[[ Task data, beginning ]]

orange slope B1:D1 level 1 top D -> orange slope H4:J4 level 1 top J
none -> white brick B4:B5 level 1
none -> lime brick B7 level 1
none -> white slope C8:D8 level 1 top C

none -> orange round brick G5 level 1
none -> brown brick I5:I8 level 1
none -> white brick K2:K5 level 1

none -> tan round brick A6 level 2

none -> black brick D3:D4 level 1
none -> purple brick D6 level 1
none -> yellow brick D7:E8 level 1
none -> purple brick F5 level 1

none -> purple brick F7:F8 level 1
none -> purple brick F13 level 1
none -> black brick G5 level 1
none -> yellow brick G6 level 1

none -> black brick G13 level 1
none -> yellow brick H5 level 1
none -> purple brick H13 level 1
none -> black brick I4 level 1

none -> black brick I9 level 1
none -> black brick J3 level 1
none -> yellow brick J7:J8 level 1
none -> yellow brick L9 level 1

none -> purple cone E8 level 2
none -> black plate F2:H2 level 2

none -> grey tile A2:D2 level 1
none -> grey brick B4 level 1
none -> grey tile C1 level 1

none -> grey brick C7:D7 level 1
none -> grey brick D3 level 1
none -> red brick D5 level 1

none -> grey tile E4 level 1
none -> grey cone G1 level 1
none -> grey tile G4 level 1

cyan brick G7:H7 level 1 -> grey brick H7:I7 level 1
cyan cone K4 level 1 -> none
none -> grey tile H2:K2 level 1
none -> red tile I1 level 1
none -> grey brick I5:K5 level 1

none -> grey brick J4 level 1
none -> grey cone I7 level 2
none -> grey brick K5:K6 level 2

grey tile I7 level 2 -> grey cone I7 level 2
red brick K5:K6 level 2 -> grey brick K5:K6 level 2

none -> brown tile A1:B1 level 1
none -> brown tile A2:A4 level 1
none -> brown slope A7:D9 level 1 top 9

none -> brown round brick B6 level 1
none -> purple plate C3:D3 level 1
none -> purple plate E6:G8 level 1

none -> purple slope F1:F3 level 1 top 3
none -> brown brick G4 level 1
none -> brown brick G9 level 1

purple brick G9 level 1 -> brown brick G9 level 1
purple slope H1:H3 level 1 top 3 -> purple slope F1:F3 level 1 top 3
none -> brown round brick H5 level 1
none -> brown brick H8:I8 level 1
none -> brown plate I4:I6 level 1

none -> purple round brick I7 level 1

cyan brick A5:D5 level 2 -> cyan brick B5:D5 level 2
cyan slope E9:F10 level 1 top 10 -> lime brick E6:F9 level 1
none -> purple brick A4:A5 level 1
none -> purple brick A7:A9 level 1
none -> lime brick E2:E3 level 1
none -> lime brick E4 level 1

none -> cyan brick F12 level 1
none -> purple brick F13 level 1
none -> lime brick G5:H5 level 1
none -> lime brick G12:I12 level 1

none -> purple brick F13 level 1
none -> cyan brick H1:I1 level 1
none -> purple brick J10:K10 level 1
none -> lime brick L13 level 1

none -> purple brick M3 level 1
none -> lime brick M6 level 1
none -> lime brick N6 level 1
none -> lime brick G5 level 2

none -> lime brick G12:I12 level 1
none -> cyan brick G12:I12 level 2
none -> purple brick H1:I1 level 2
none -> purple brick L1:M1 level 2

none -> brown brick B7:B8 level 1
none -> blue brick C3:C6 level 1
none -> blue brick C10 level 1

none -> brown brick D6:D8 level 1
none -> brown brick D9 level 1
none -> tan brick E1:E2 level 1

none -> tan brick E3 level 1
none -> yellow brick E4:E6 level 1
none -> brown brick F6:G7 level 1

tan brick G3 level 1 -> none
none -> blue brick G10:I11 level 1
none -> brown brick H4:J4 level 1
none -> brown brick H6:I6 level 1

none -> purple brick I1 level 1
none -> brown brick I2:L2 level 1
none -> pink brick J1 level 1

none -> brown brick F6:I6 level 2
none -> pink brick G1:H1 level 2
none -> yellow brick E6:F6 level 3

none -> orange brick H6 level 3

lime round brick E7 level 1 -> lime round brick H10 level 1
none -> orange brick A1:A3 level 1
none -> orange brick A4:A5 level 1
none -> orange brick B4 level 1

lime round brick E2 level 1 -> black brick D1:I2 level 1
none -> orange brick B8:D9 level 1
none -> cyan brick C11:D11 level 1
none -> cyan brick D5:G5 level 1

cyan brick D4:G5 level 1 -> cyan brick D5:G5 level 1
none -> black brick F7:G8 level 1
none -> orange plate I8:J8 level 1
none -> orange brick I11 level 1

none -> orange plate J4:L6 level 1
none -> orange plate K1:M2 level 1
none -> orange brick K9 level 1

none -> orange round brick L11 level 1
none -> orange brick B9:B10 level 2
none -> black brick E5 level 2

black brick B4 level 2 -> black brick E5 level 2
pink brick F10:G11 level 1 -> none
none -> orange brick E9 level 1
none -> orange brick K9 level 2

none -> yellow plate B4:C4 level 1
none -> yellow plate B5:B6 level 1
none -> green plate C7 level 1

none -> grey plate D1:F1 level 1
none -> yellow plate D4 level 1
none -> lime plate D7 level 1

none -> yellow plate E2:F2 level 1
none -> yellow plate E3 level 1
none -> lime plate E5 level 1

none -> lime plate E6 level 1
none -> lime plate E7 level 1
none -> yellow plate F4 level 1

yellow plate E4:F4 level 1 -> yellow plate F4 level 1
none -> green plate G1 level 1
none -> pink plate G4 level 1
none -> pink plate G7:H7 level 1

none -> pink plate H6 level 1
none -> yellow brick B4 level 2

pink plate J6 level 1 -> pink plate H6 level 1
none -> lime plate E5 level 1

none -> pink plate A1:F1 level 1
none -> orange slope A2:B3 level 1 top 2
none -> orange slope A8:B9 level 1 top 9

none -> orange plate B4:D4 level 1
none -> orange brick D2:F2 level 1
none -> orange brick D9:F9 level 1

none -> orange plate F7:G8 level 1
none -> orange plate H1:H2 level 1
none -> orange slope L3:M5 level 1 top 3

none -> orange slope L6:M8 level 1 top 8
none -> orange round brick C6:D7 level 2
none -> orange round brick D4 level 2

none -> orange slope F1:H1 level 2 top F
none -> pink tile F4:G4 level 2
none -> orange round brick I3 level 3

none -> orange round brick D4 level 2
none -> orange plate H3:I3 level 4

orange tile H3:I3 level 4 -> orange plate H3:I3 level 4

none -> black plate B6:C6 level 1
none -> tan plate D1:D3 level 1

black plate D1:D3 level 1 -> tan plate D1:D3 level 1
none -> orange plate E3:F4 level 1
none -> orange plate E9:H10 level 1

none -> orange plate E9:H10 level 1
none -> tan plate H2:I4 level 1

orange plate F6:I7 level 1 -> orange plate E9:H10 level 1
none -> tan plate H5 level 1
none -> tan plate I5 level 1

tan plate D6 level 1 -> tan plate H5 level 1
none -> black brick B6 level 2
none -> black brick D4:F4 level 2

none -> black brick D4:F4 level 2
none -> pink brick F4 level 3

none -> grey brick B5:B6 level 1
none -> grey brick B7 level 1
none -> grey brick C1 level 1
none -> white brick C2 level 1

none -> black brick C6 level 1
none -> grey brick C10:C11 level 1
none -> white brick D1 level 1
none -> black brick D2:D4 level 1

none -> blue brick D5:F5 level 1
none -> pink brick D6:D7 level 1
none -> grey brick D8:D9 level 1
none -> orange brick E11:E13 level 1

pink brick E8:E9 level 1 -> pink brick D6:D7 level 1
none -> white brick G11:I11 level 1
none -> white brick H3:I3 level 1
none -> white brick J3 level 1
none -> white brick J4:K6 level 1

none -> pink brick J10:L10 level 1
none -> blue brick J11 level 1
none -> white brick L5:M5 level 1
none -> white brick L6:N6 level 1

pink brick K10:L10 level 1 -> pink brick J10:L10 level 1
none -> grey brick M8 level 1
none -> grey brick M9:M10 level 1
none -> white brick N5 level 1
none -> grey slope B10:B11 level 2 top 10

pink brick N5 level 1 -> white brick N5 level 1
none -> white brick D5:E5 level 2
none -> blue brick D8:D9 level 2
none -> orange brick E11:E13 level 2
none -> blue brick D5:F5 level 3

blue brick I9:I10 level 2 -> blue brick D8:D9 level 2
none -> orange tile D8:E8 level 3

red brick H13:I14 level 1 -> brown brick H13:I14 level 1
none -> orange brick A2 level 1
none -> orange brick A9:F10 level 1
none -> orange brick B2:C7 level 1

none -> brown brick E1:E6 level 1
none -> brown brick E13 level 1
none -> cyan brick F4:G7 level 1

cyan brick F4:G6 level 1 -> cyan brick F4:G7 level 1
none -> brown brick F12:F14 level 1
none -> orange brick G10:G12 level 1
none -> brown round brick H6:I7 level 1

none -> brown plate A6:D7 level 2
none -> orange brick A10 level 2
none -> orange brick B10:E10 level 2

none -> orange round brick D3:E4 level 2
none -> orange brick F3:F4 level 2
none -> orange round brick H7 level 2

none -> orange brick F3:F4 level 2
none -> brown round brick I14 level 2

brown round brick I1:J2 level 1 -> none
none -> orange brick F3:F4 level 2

[[ Task data, end ]]

> [Exercise objective]:
After counting the lines of the records above that hold the word "cyan", give the total and nothing else.

> [Response for this exercise]:
12